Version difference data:

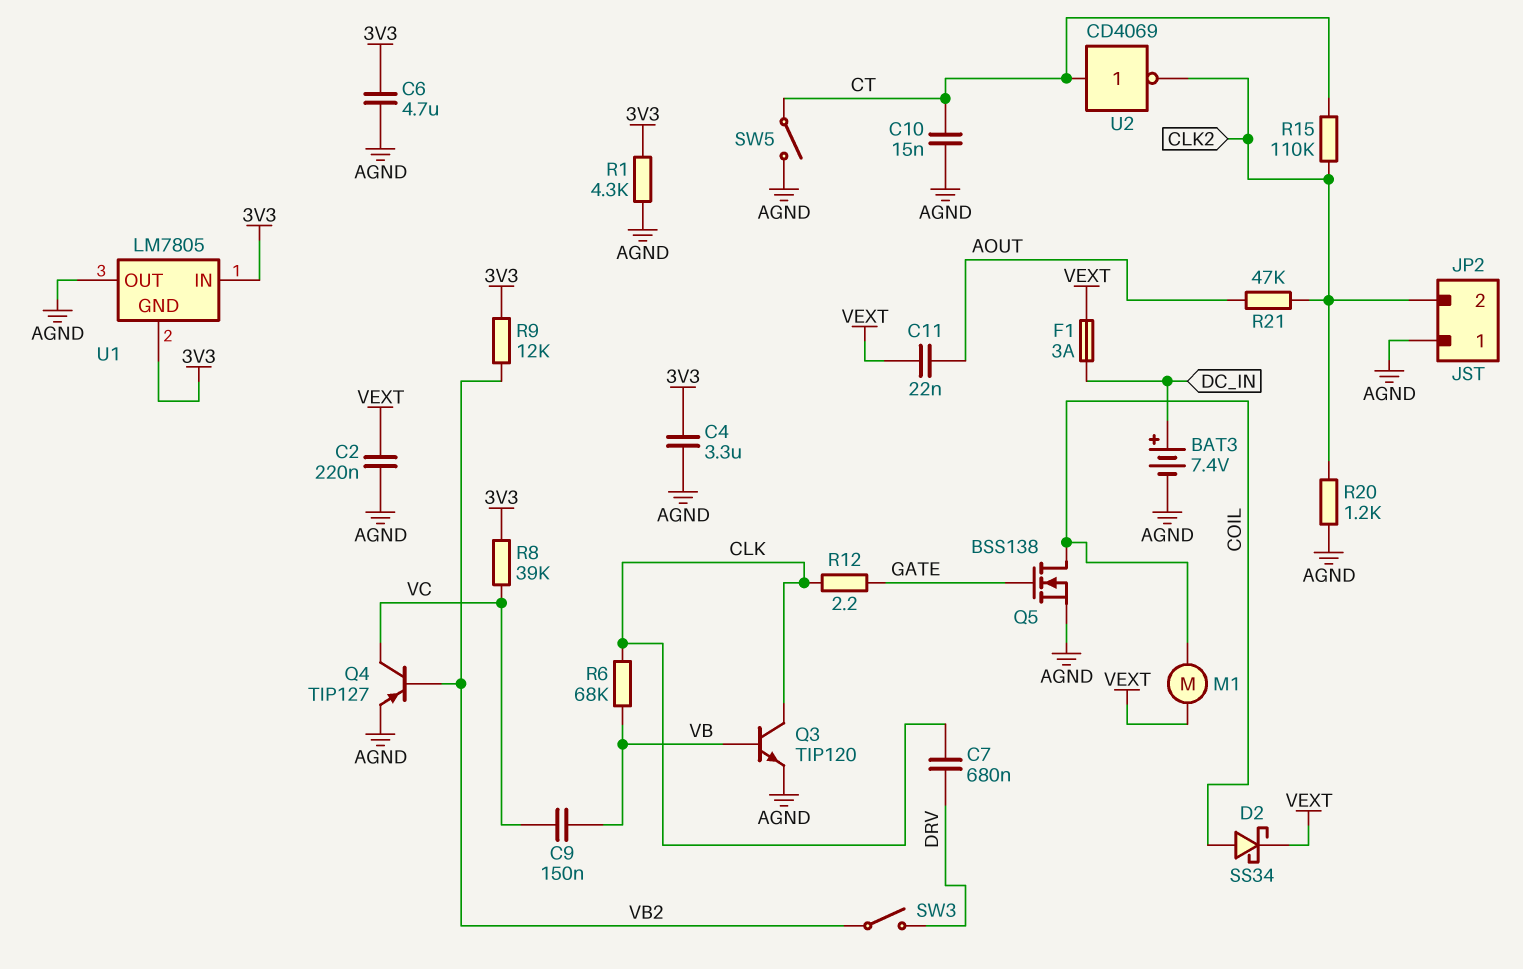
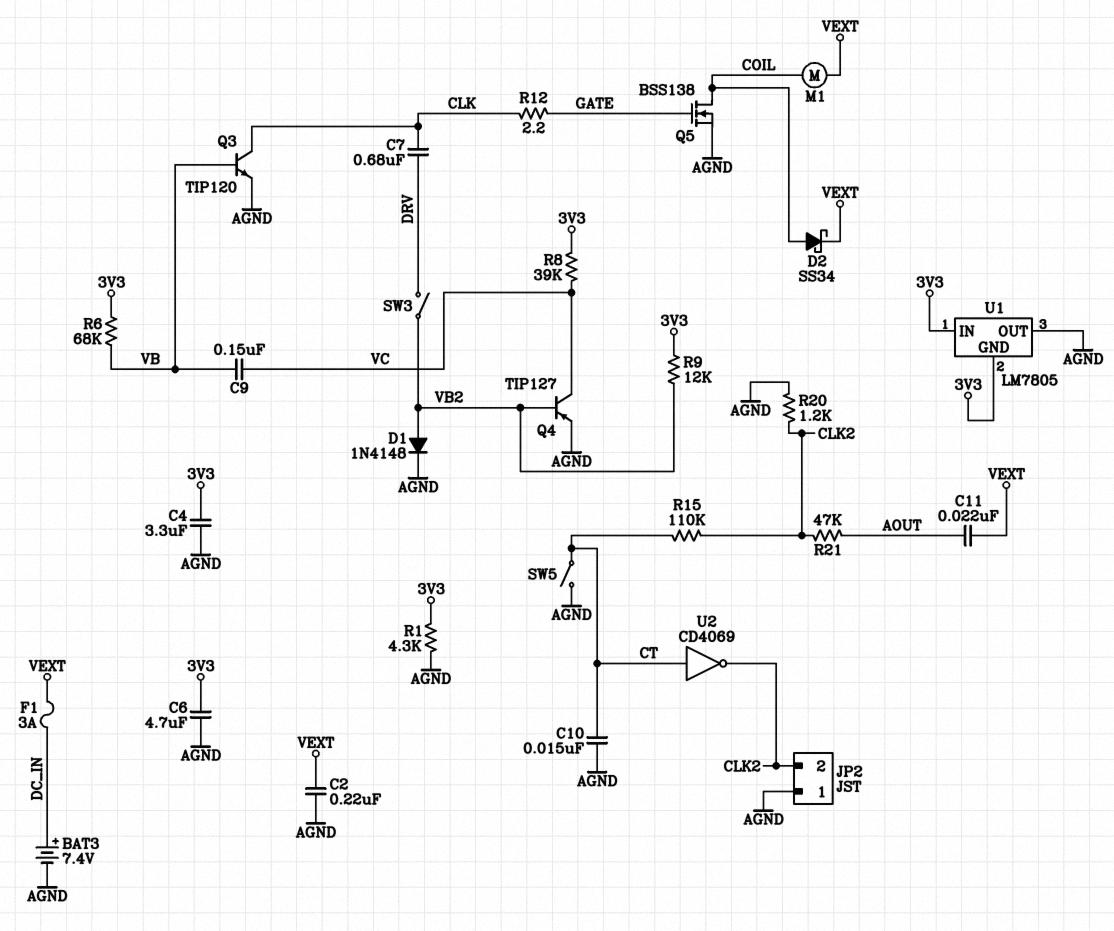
D1: none -> diode 1N4148 (A VB2, K AGND)
R6: 68k (CLK, VB) -> 68k (3V3, VB)

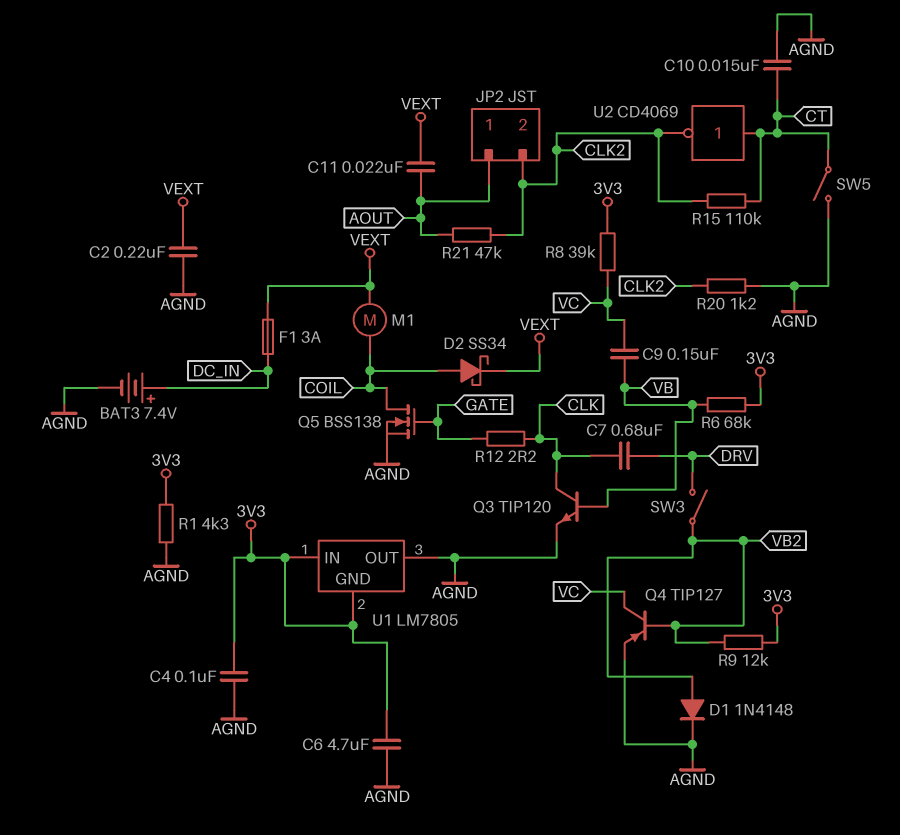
C4: 3.3uF (3V3, AGND) -> 100nF (3V3, AGND)
JP2 pin 1: AGND -> AOUT

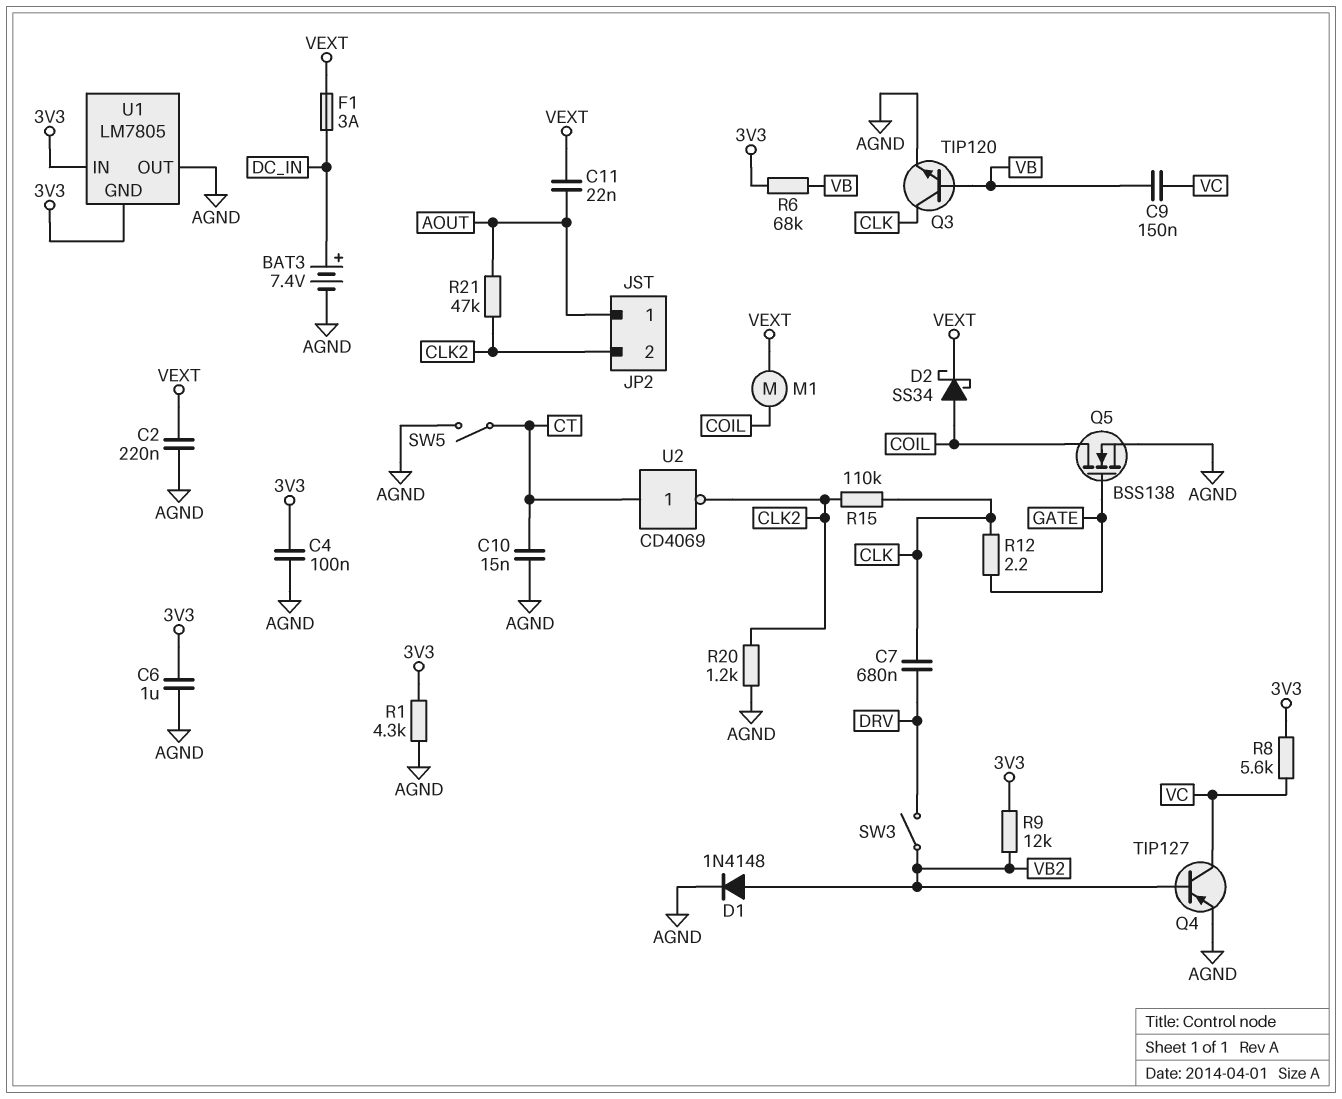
C6: 4.7uF (3V3, AGND) -> 1uF (3V3, AGND)
R8: 39k (3V3, VC) -> 5.6k (3V3, VC)
R15: 110k (CLK2, CT) -> 110k (CLK, CLK2)

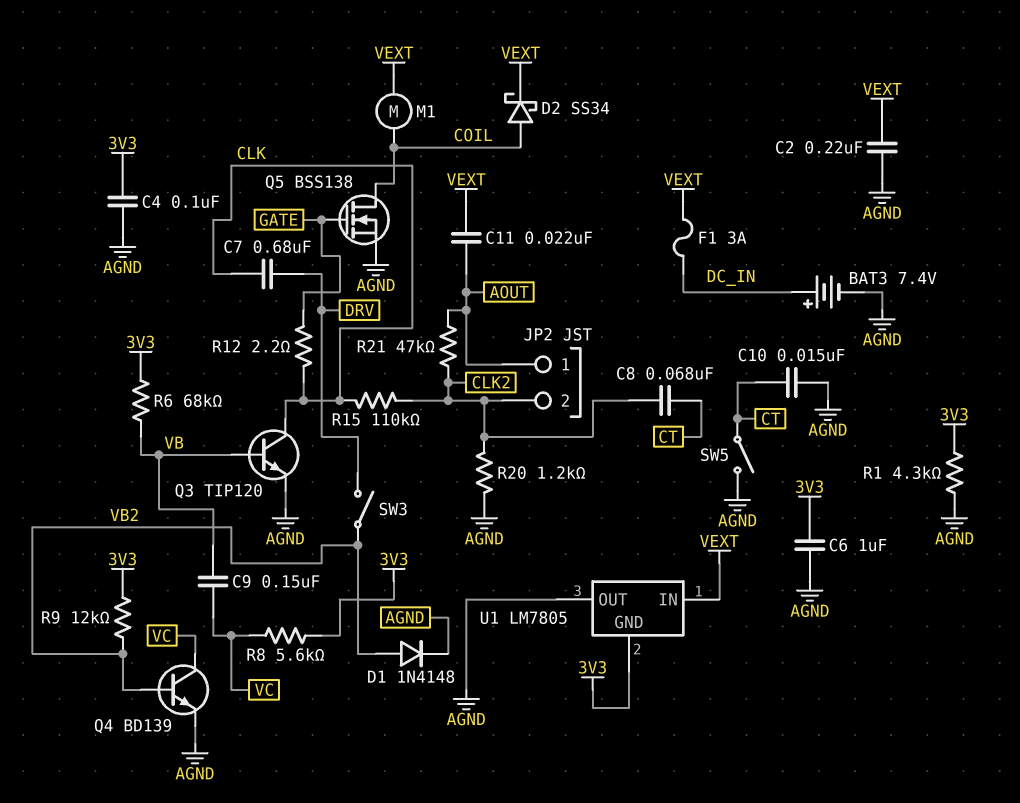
C8: none -> 68nF (CLK2, CT)
Q4: PNP TIP127 (B VB2, C VC, E AGND) -> NPN BD139 (B VB2, C VC, E AGND)
U1 pin IN: 3V3 -> VEXT
U2: NOT CD4069 (in CT, out CLK2) -> none

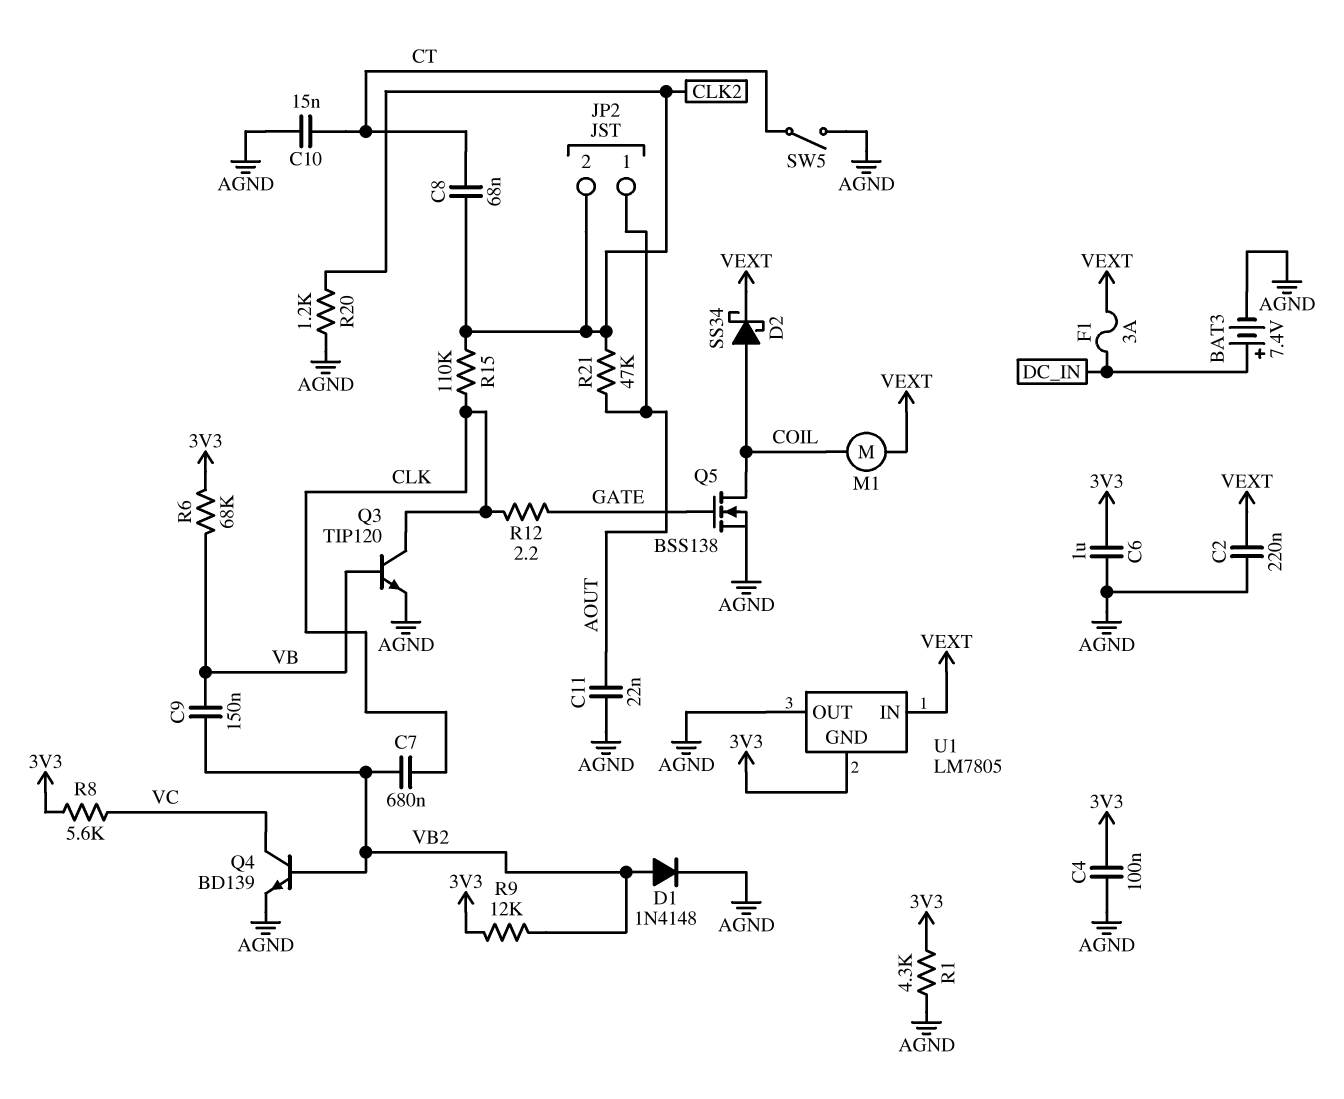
C7: 680nF (CLK, DRV) -> 680nF (CLK, VB2)
C9: 150nF (VB, VC) -> 150nF (VB, VB2)
C11: 22nF (AOUT, VEXT) -> 22nF (AGND, AOUT)
SW3: switch (DRV, VB2) -> none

◆ **INSTRUCTIONS FOR THE TASK**:
Starting at the line that contains "C11: 22nF (AOUT, VEXT) -> 22nF (AGND, AOUT)", retype each remaining line of the records exactly; that line and the last line are both included.

◆ **ANSWER BELOW**:
C11: 22nF (AOUT, VEXT) -> 22nF (AGND, AOUT)
SW3: switch (DRV, VB2) -> none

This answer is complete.